Transcribe the lines below verbatim, skipping the images.

*** Begin section ***

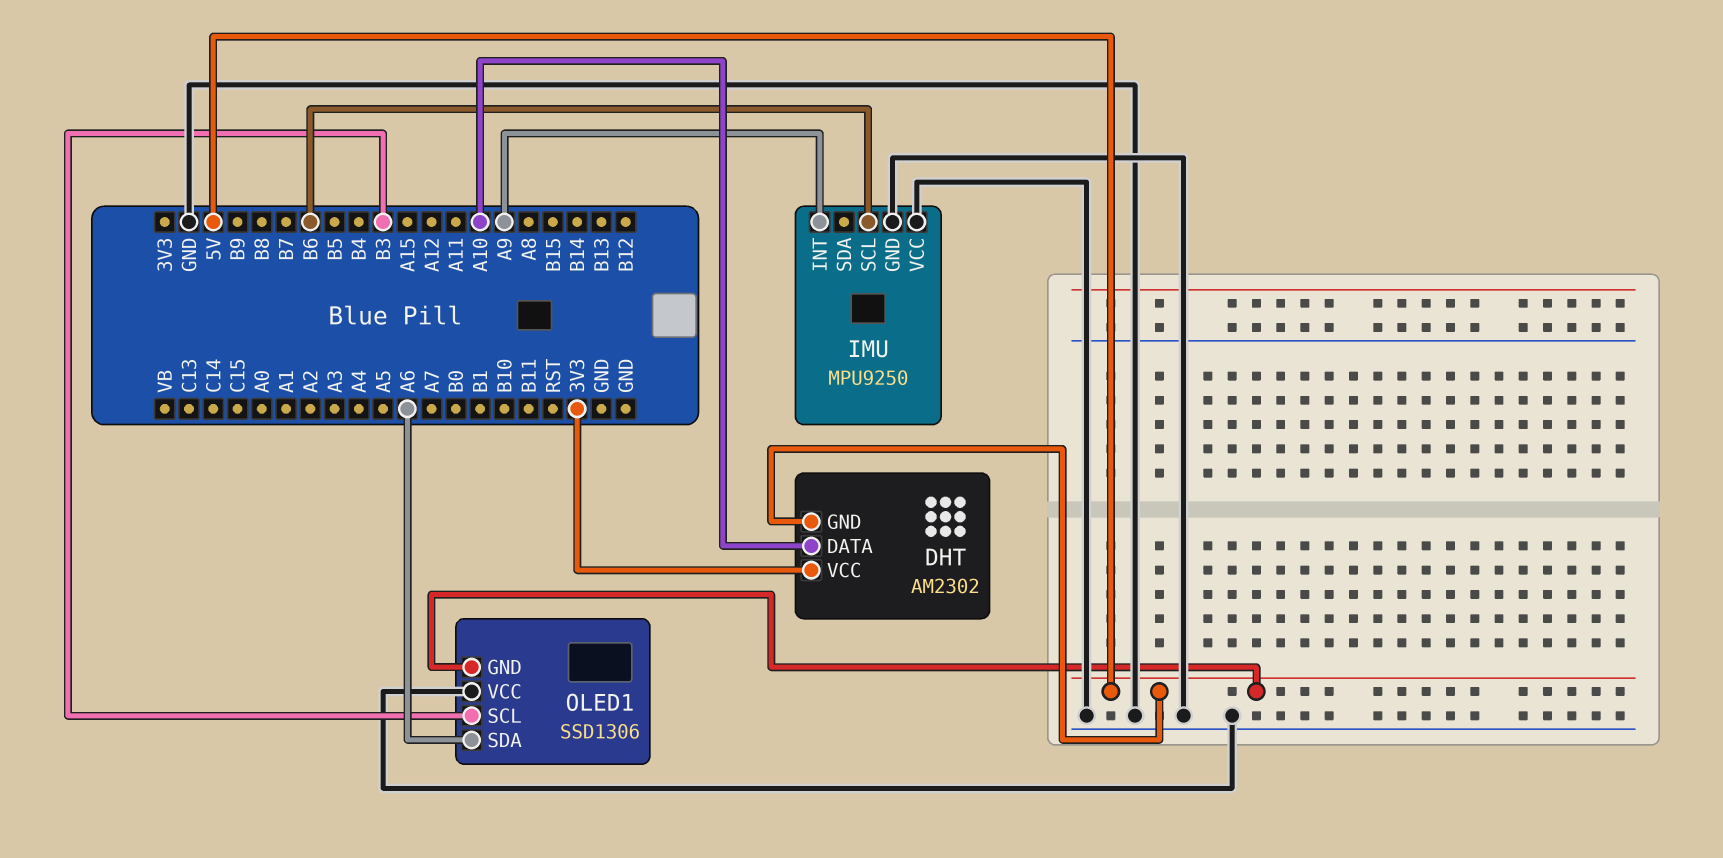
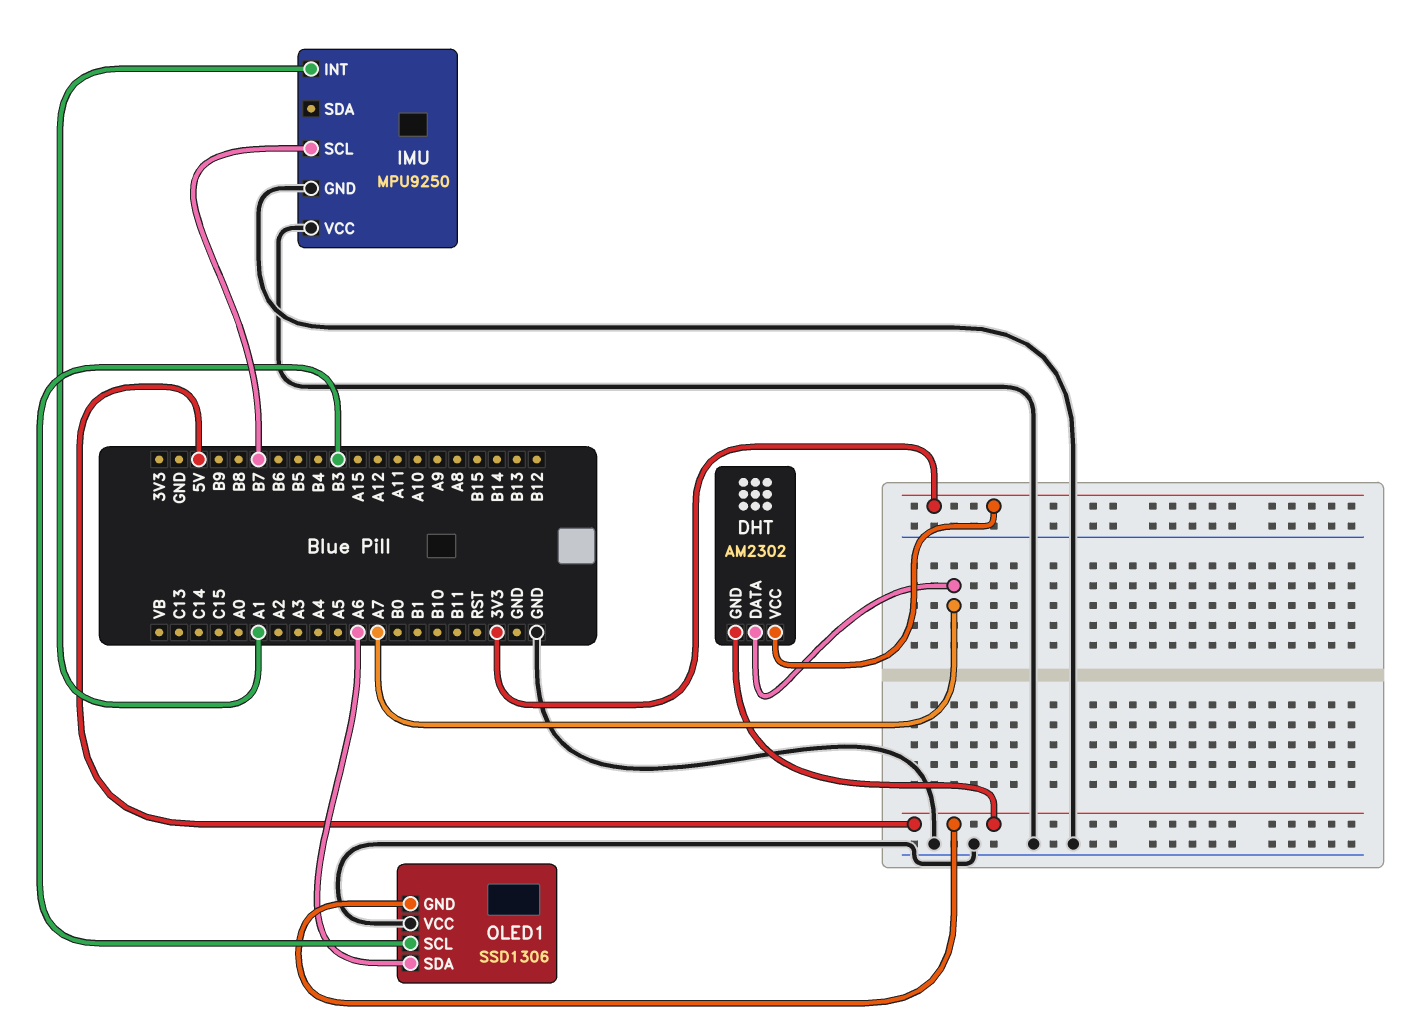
DHT pin DATA: A10 -> A7
IMU pin INT: A9 -> A1
IMU pin SCL: B6 -> B7

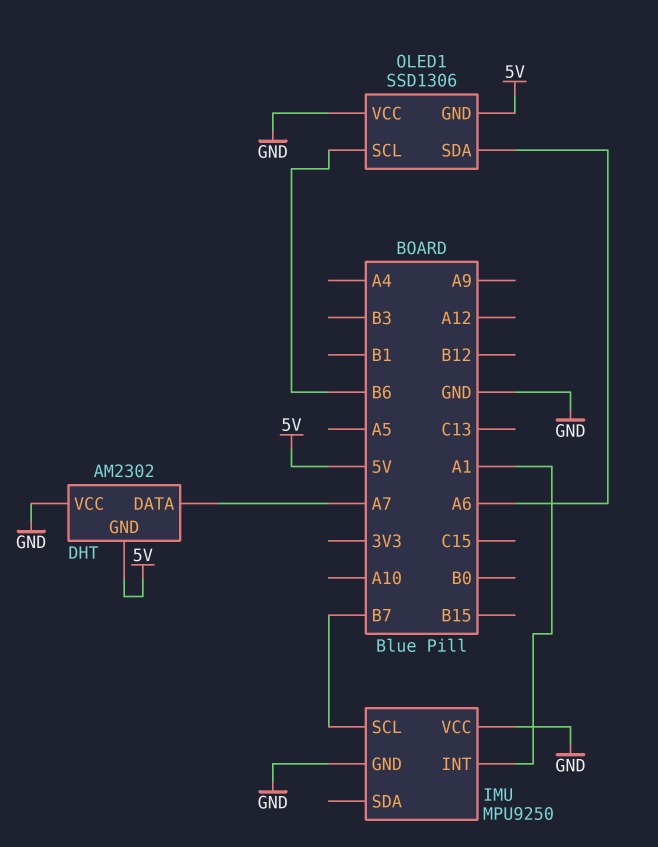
DHT pin VCC: 3V3 -> GND
OLED1 pin SCL: B3 -> B6

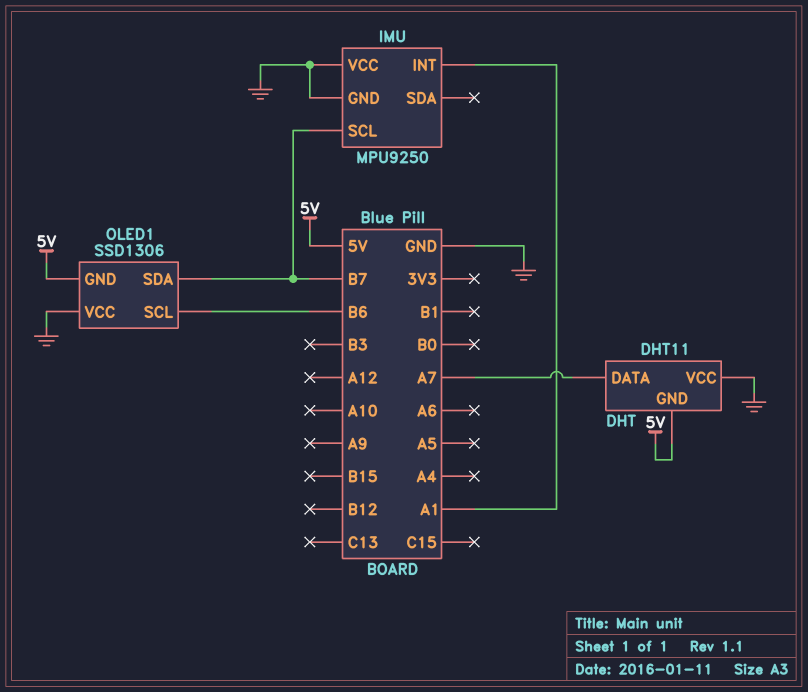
DHT: AM2302 -> DHT11
OLED1 pin SDA: A6 -> B7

*** End section ***

Exercise output:
DHT pin DATA: A10 -> A7
IMU pin INT: A9 -> A1
IMU pin SCL: B6 -> B7

DHT pin VCC: 3V3 -> GND
OLED1 pin SCL: B3 -> B6

DHT: AM2302 -> DHT11
OLED1 pin SDA: A6 -> B7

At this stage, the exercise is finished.